#### What needs to be done
Select each line in the entries below that contains the string "kern", treating uppercase and lowercase as different.

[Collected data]
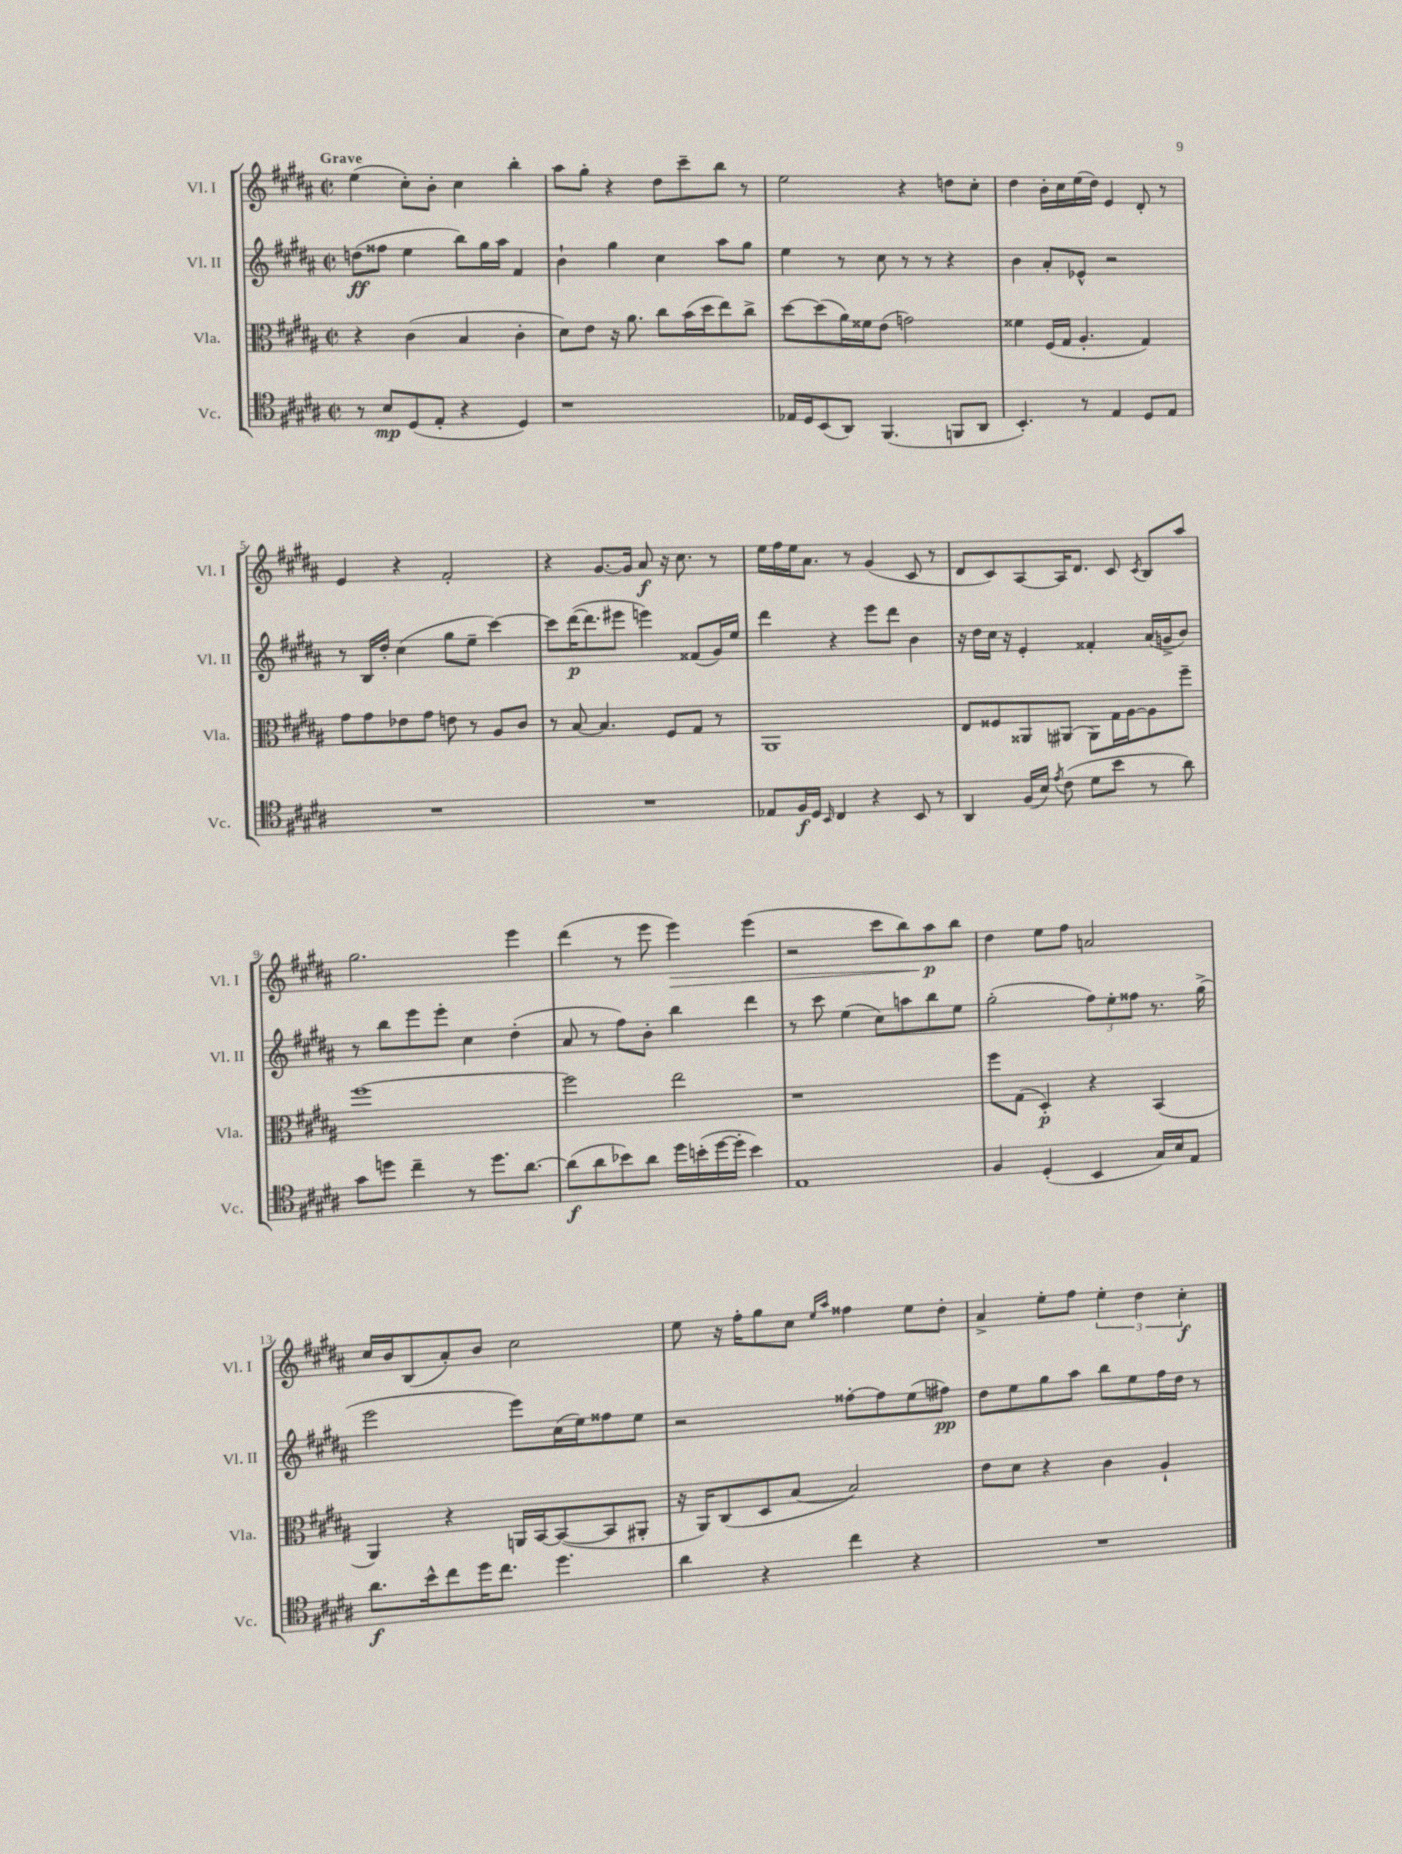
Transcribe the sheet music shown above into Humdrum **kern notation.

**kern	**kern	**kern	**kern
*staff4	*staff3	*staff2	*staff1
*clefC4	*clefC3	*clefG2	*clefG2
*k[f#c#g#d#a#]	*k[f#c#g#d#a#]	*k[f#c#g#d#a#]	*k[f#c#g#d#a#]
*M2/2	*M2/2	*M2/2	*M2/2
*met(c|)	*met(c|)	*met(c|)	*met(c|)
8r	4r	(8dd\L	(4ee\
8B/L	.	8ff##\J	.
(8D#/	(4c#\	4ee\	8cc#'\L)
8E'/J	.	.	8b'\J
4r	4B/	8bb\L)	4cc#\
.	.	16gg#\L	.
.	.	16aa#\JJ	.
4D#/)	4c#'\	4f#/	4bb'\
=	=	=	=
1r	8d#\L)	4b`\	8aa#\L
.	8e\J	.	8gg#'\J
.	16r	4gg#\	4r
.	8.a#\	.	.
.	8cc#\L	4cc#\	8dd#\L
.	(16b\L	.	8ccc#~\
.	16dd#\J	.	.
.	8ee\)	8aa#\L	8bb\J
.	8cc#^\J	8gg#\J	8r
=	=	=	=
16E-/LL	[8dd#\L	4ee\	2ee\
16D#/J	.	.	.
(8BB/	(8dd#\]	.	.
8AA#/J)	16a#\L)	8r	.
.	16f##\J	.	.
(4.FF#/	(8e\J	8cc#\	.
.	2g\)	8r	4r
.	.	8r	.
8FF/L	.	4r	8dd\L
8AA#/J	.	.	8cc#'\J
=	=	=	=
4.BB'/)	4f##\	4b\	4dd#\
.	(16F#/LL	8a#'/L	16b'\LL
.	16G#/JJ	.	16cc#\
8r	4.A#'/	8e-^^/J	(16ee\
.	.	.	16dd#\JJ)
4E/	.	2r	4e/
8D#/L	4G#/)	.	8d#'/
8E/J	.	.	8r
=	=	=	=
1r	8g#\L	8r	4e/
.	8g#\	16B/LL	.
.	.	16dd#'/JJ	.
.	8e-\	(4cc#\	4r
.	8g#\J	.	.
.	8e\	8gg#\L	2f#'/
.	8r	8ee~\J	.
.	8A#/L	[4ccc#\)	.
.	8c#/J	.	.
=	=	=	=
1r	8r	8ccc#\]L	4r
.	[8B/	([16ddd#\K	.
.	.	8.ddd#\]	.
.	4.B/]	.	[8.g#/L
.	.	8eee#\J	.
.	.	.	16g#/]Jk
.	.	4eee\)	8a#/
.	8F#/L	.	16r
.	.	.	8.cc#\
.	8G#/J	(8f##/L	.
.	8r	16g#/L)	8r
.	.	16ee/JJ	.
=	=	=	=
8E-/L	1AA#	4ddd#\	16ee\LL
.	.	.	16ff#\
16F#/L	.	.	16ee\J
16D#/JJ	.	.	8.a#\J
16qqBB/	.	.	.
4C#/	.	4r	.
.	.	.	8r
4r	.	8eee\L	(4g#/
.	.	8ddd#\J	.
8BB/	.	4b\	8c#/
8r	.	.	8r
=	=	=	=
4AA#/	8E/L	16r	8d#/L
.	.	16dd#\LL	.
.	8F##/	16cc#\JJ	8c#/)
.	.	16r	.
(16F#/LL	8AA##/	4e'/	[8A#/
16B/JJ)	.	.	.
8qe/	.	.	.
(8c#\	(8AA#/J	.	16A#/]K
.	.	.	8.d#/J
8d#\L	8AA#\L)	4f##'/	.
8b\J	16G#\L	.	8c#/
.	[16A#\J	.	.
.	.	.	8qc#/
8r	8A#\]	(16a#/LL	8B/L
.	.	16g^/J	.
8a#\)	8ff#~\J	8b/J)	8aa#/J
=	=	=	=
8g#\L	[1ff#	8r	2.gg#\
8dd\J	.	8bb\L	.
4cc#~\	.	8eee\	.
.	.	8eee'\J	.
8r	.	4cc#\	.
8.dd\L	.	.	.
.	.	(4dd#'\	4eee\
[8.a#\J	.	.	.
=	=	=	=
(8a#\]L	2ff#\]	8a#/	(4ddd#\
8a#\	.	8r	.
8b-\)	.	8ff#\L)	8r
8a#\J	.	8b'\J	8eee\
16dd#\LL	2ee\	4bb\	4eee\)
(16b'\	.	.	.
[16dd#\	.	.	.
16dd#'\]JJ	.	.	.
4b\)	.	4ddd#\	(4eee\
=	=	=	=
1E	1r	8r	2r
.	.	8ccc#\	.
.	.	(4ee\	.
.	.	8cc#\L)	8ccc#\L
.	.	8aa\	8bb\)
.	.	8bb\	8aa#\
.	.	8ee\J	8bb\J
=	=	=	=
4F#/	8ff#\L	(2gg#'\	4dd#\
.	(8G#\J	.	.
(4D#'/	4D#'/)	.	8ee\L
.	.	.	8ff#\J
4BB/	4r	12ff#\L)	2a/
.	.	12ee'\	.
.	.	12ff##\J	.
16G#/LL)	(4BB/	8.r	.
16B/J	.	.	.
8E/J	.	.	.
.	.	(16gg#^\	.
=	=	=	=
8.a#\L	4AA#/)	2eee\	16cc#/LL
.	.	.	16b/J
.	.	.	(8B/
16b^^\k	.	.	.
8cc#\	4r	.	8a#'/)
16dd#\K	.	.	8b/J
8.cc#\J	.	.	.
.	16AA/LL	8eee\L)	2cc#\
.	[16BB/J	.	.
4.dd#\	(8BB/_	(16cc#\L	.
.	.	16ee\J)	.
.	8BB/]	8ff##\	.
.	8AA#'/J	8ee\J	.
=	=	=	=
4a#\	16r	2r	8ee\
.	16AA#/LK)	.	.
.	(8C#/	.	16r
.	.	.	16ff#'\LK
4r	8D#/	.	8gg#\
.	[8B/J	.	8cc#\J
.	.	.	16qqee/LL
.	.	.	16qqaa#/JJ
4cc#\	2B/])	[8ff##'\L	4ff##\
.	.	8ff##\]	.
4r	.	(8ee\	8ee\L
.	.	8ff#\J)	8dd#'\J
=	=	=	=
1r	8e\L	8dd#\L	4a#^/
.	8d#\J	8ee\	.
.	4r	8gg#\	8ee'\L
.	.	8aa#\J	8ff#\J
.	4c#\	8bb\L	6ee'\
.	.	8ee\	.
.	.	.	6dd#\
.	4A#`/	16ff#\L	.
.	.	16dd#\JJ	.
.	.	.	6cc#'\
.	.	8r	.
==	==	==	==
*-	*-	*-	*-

#### Worked solution
Transcribe the sheet music shown above into Humdrum **kern notation.
**kern	**kern	**kern	**kern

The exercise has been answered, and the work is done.